# YOUR TASK
Omit every picture. Return all other data as it stands.

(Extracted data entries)
━━━━━━━━━━━━━━━━━━━━━━━━━━━━━━

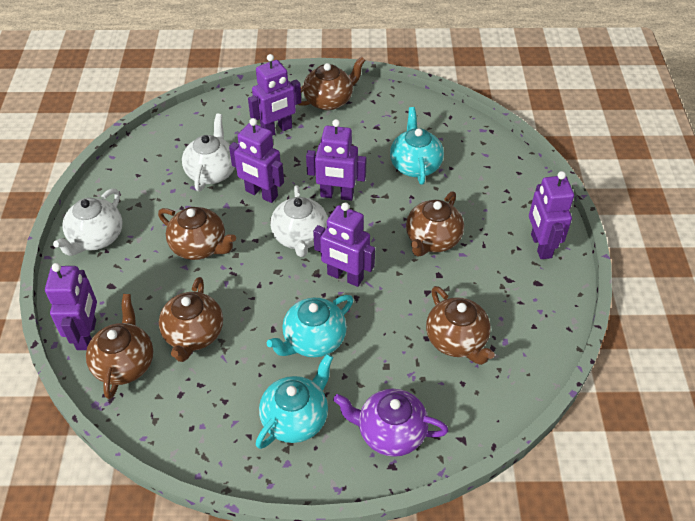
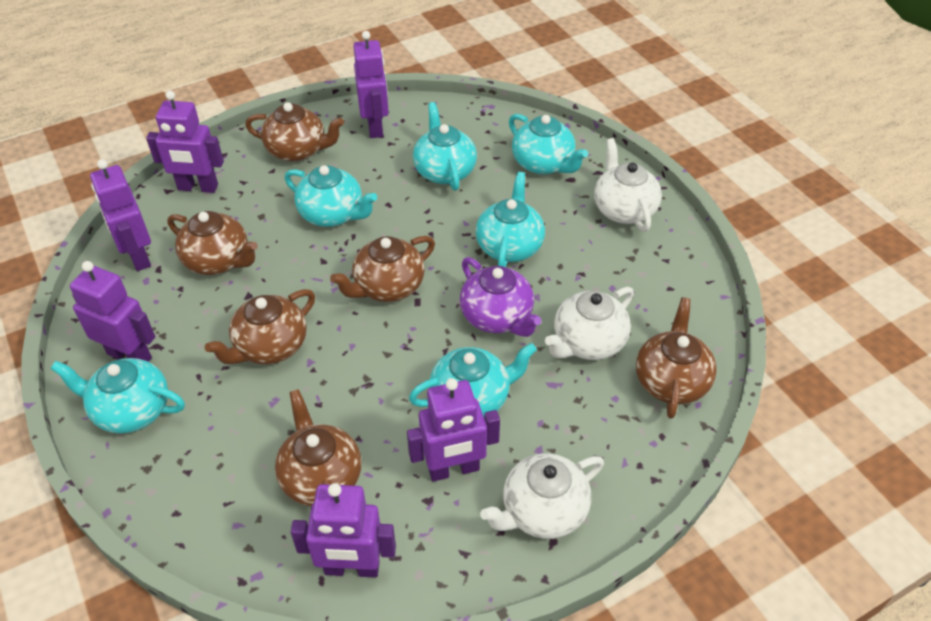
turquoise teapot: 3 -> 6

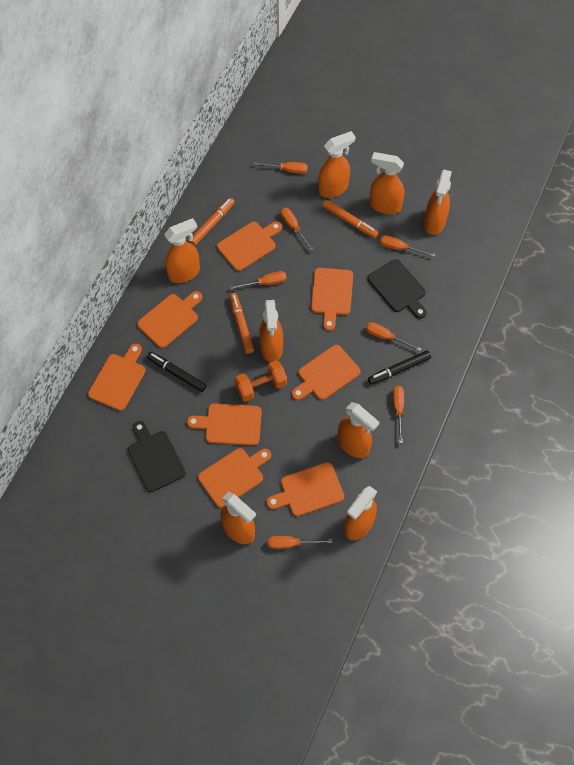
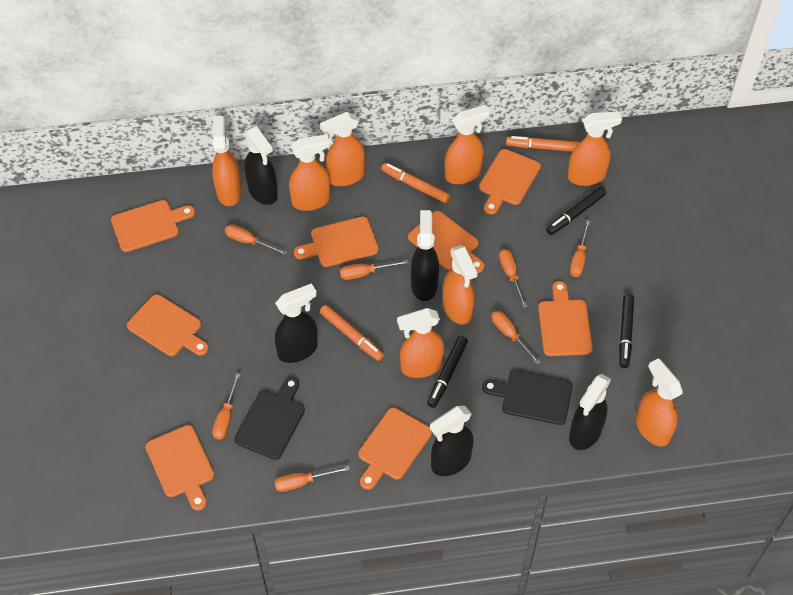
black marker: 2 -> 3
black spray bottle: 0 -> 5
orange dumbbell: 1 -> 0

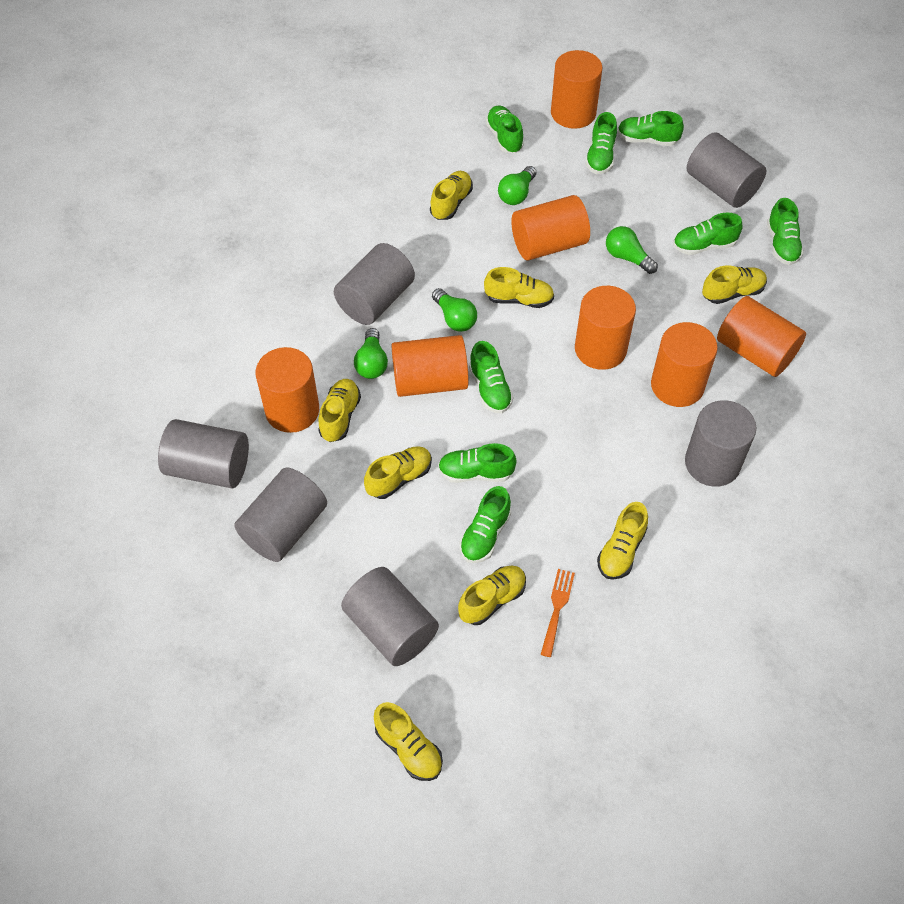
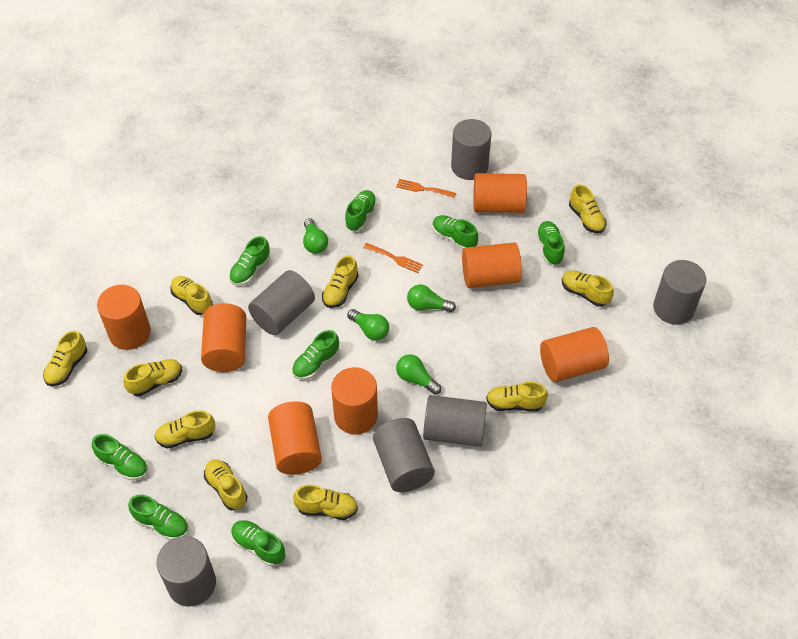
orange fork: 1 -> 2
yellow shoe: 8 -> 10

━━━━━━━━━━━━━━━━━━━━━━━━━━━━━━

# EXERCISE RESPONSE
turquoise teapot: 3 -> 6

black marker: 2 -> 3
black spray bottle: 0 -> 5
orange dumbbell: 1 -> 0

orange fork: 1 -> 2
yellow shoe: 8 -> 10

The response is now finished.